Supplied information START

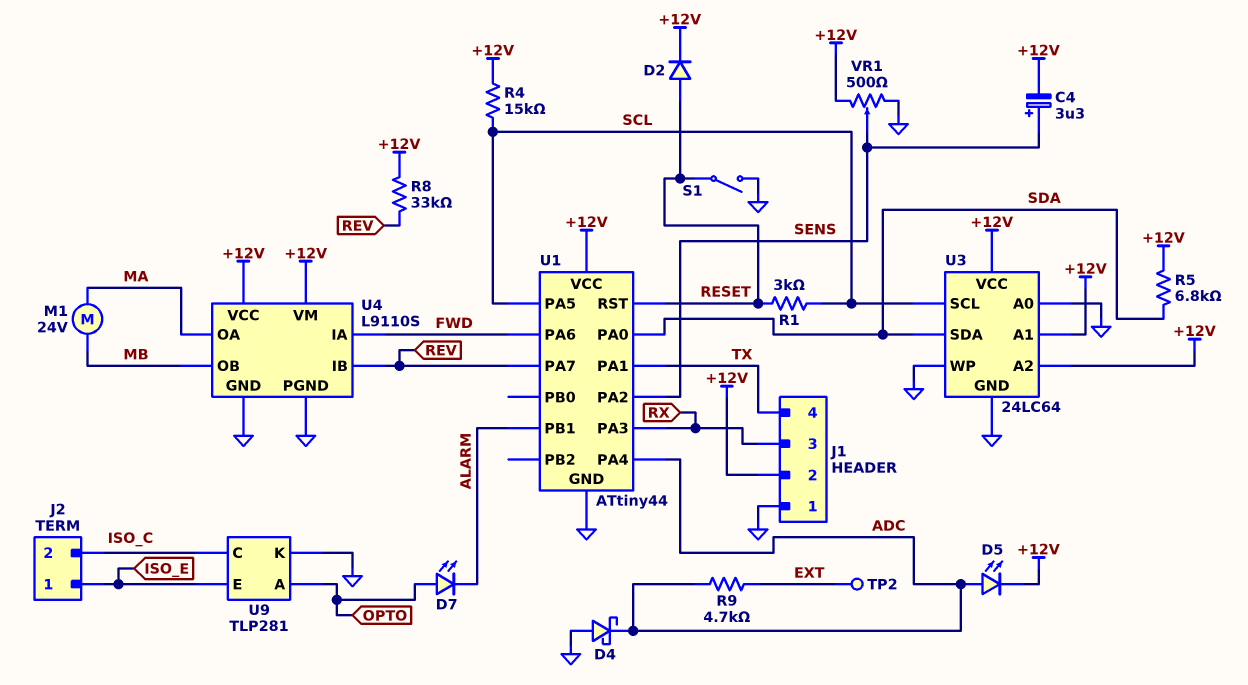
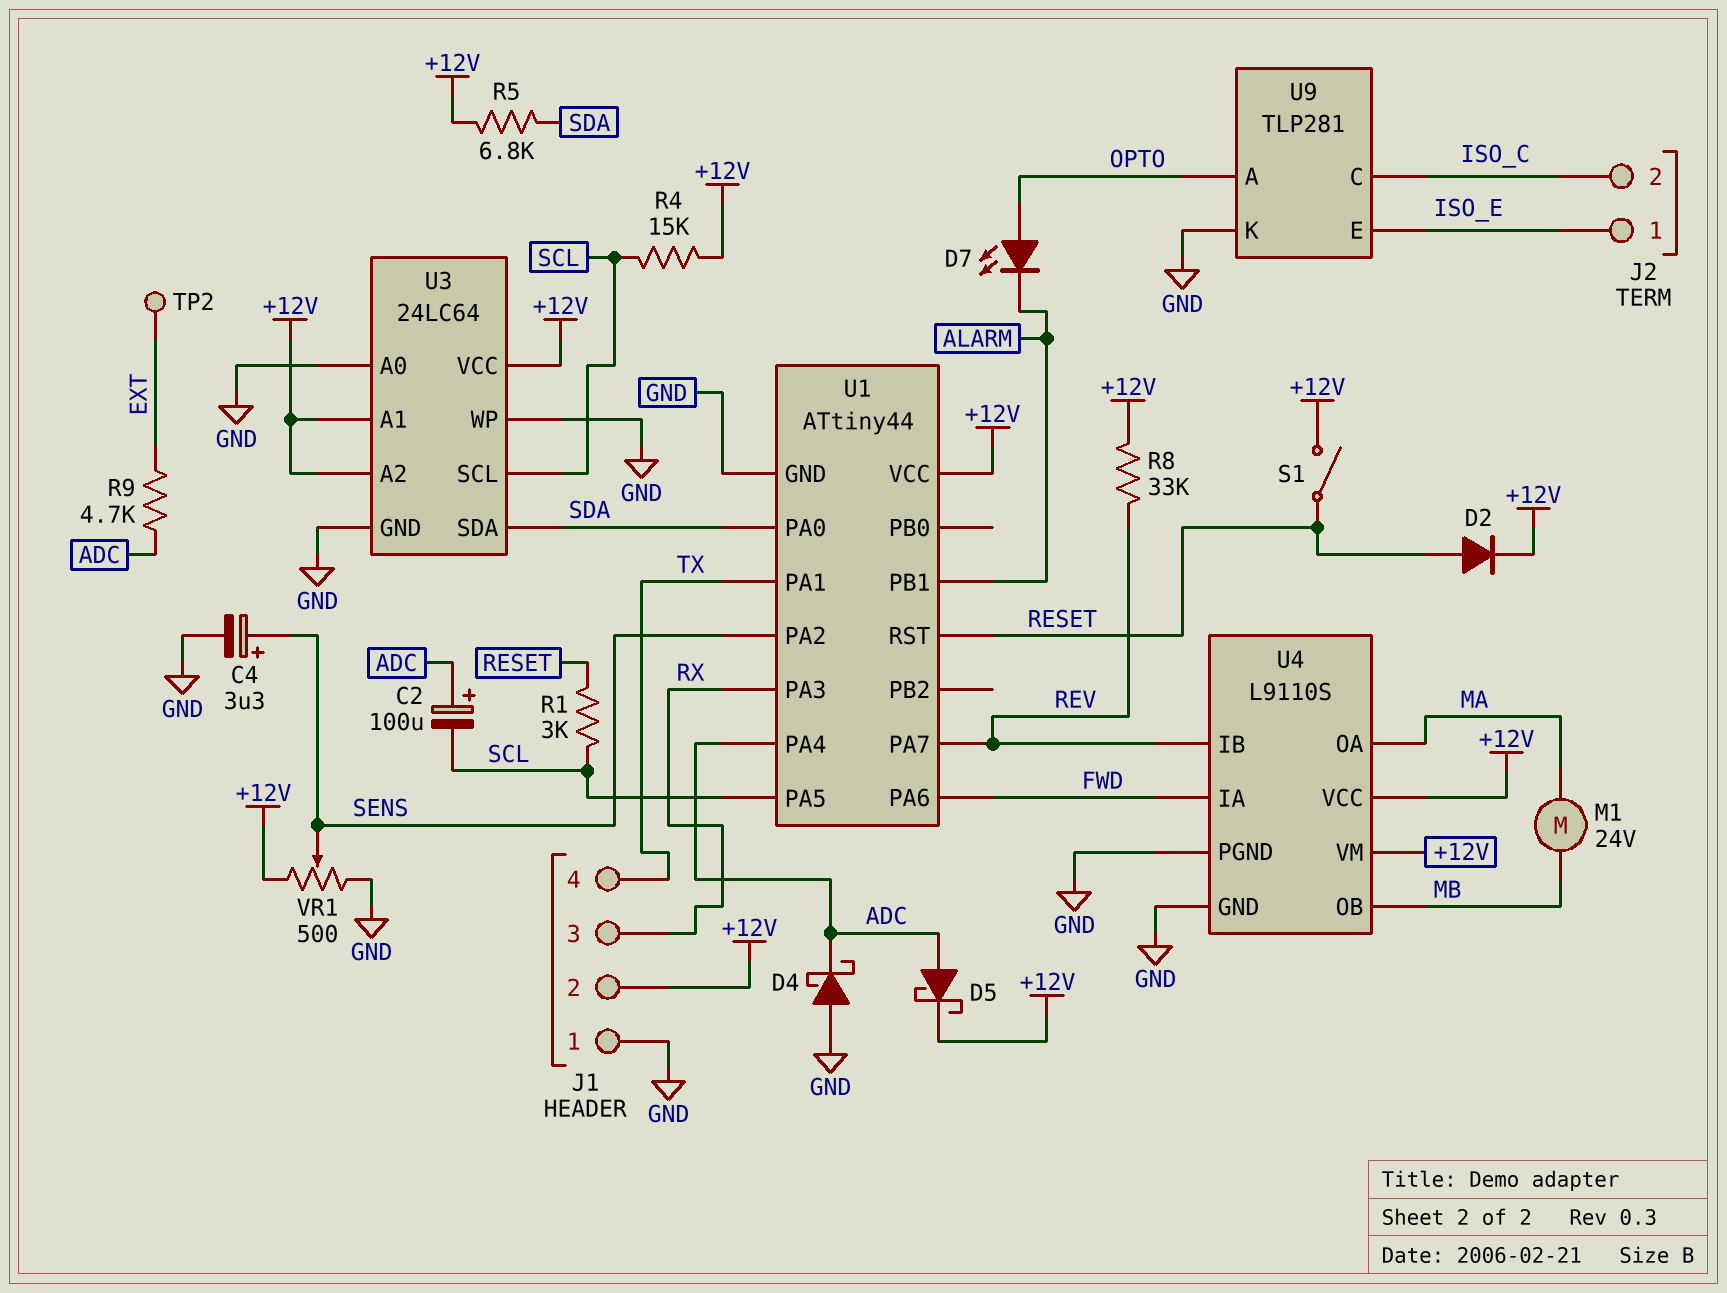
C2: none -> 100uF (plus ADC, minus SCL)
C4: 3.3uF (plus SENS, minus +12V) -> 3.3uF (plus SENS, minus GND)
D5: LED (A ADC, K +12V) -> schottky (A ADC, K +12V)
S1: switch (GND, RESET) -> switch (+12V, RESET)

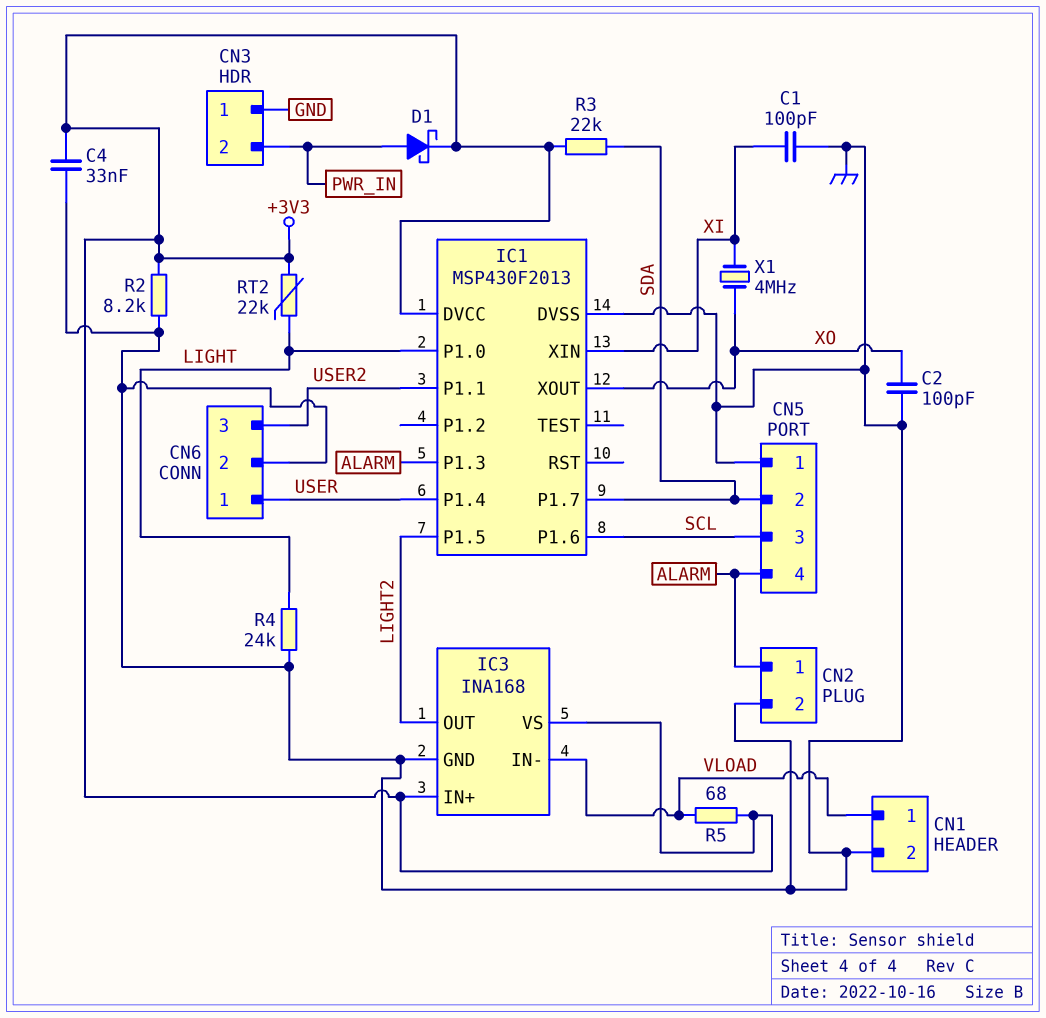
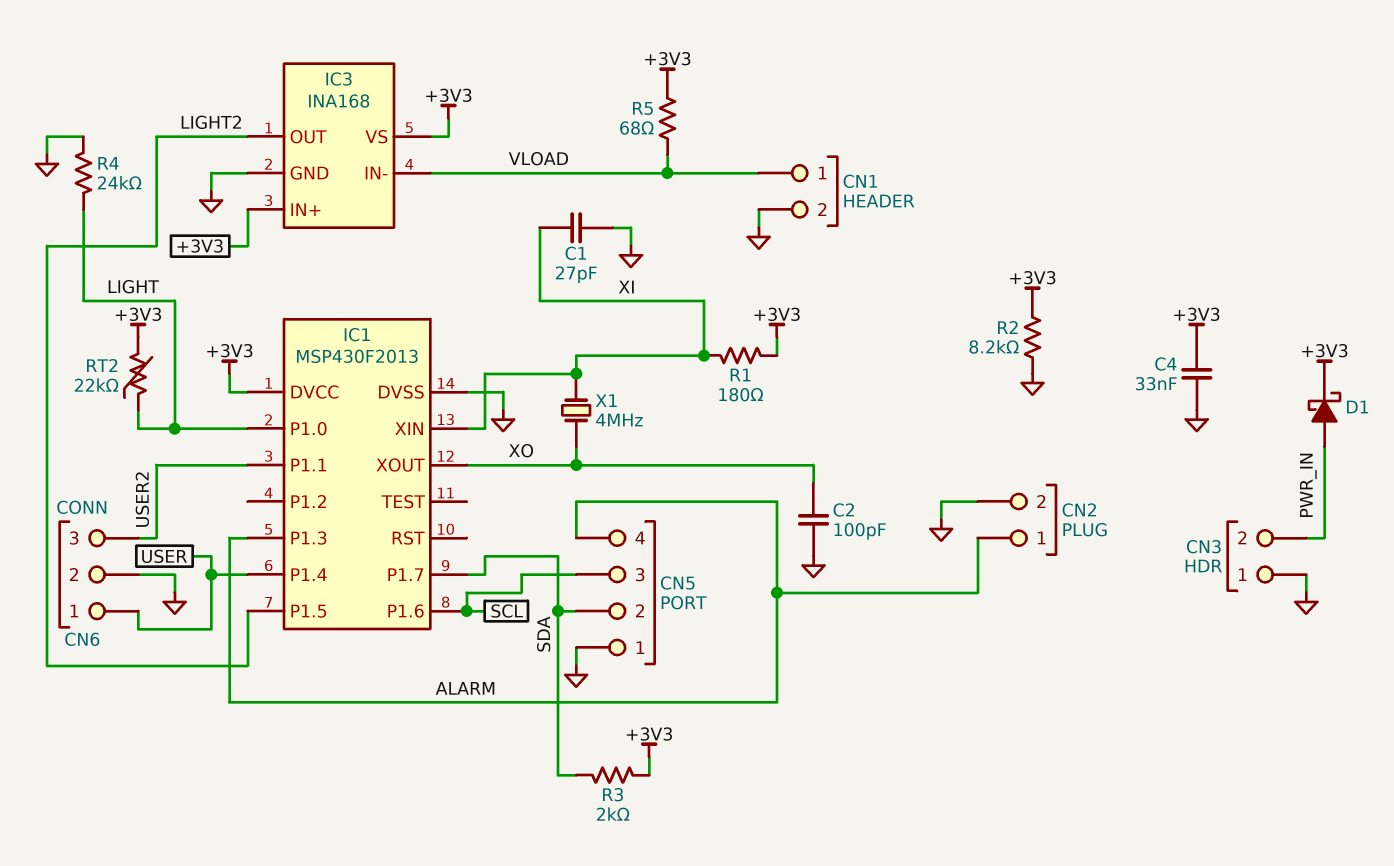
C1: 100pF (GND, XI) -> 27pF (GND, XI)
R1: none -> 180 (+3V3, XI)
R3: 22k (+3V3, SDA) -> 2k (+3V3, SDA)

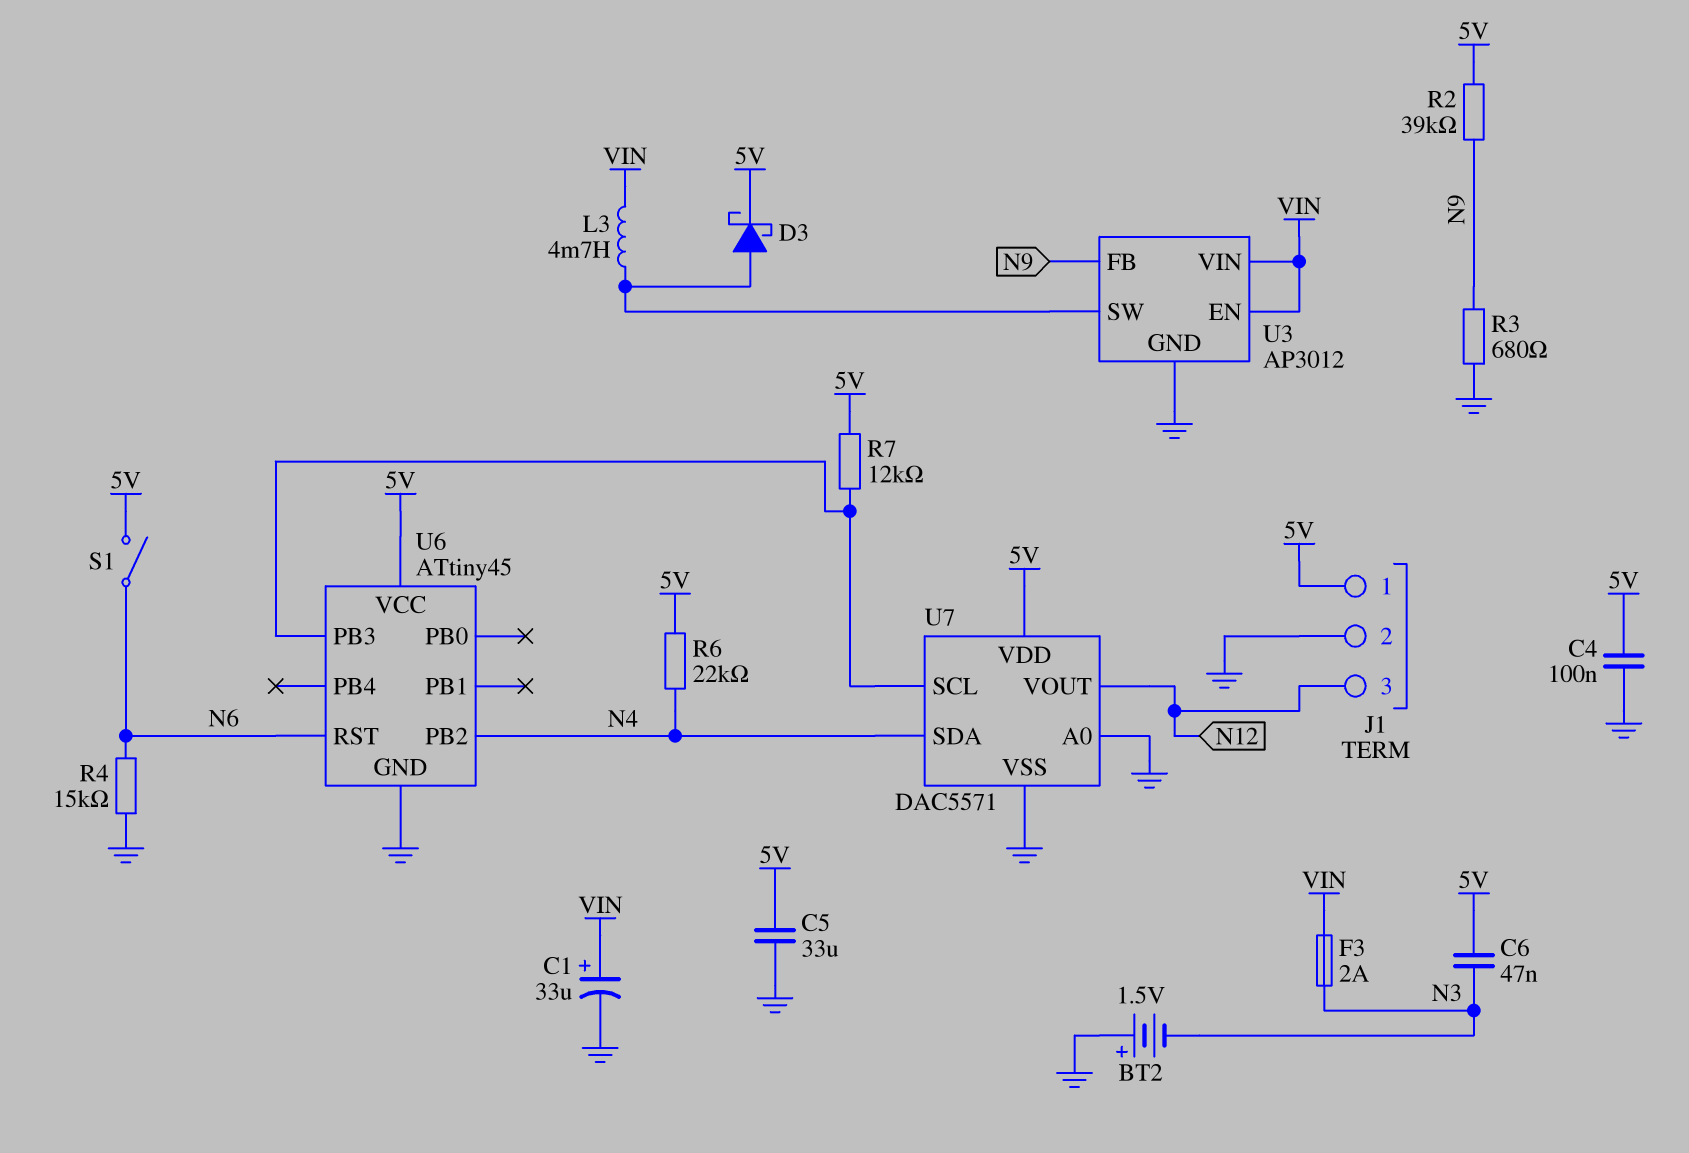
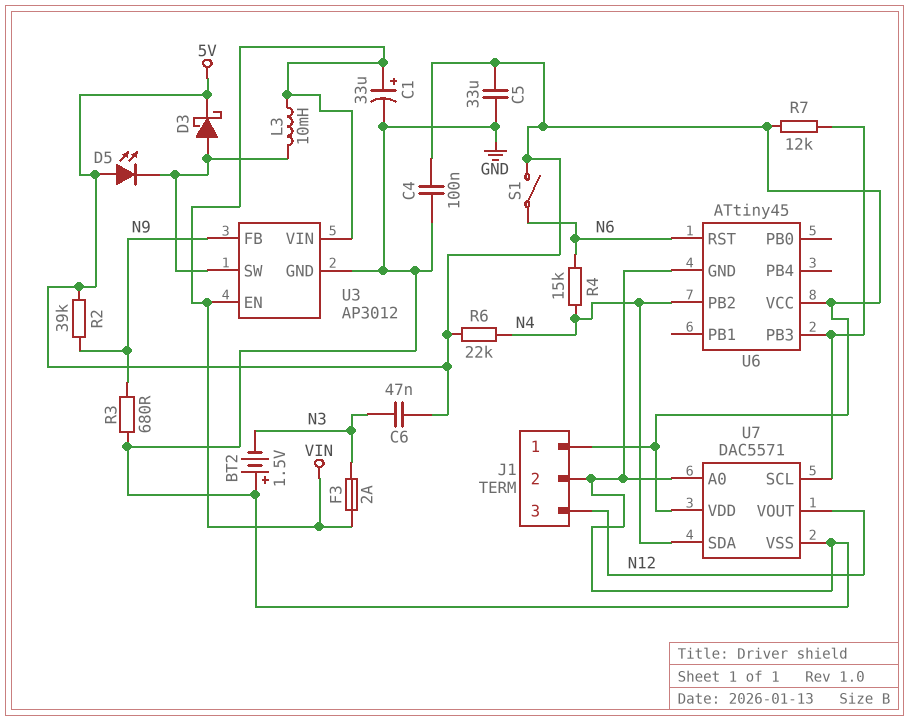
D5: none -> LED (A 5V, K U3/SW)
L3: 4.7mH (U3/SW, VIN) -> 10mH (U3/SW, VIN)
R4: 15k (GND, N6) -> 15k (N4, N6)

Supplied information END

§ Exercise objective:
Only lines of the material that contain the word "none" belong in the answer; copy each one.

§ Task solution:
C2: none -> 100uF (plus ADC, minus SCL)
R1: none -> 180 (+3V3, XI)
D5: none -> LED (A 5V, K U3/SW)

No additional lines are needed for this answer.